=== WORK TASK ===
Start at the line below containing "(471, 527) = (374, 619): orange" and stop at the line containing "(472, 406) = (350, 504): turquoise". Repeat every line of that stretch exactly, and nothing outside it.

=== PROVIDED RECORDS ===
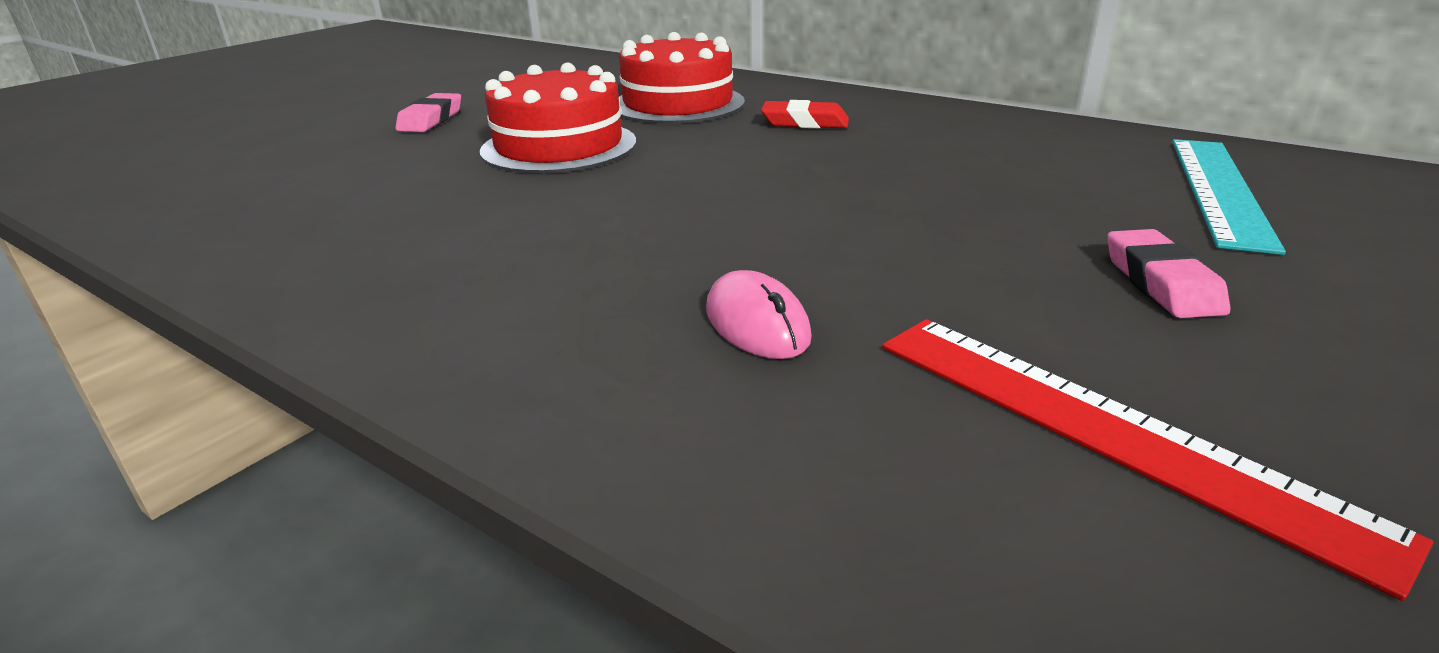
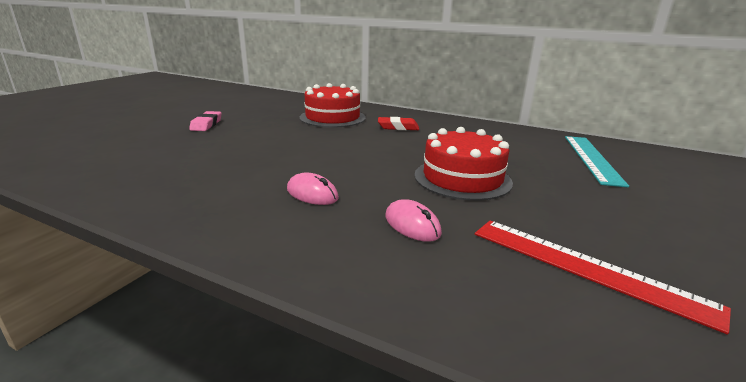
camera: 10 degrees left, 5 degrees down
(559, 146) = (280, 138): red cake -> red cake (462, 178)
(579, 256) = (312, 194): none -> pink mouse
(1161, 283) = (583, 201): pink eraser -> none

---

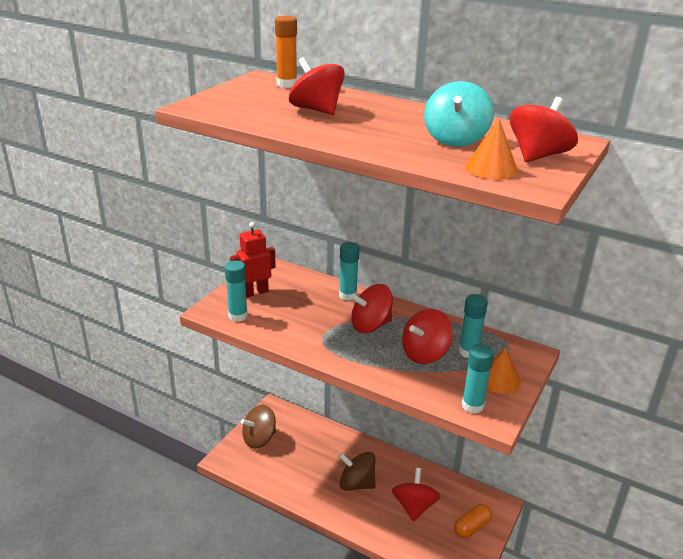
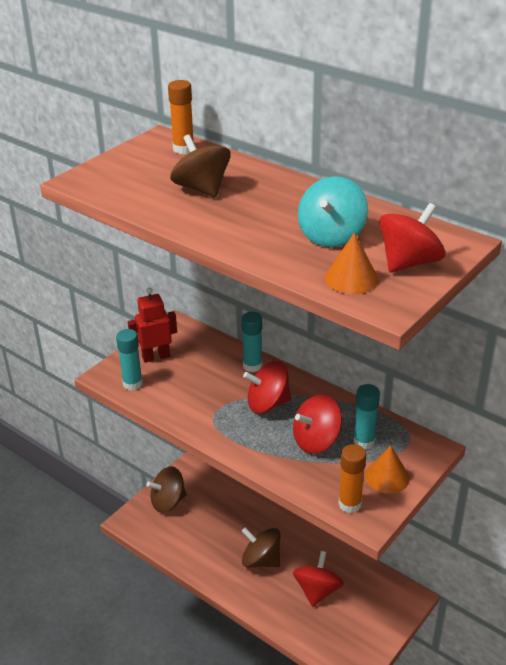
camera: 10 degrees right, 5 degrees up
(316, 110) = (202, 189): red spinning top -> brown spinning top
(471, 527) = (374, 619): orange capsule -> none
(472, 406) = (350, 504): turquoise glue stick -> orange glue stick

=== EXERCISE OUTPUT ===
(471, 527) = (374, 619): orange capsule -> none
(472, 406) = (350, 504): turquoise glue stick -> orange glue stick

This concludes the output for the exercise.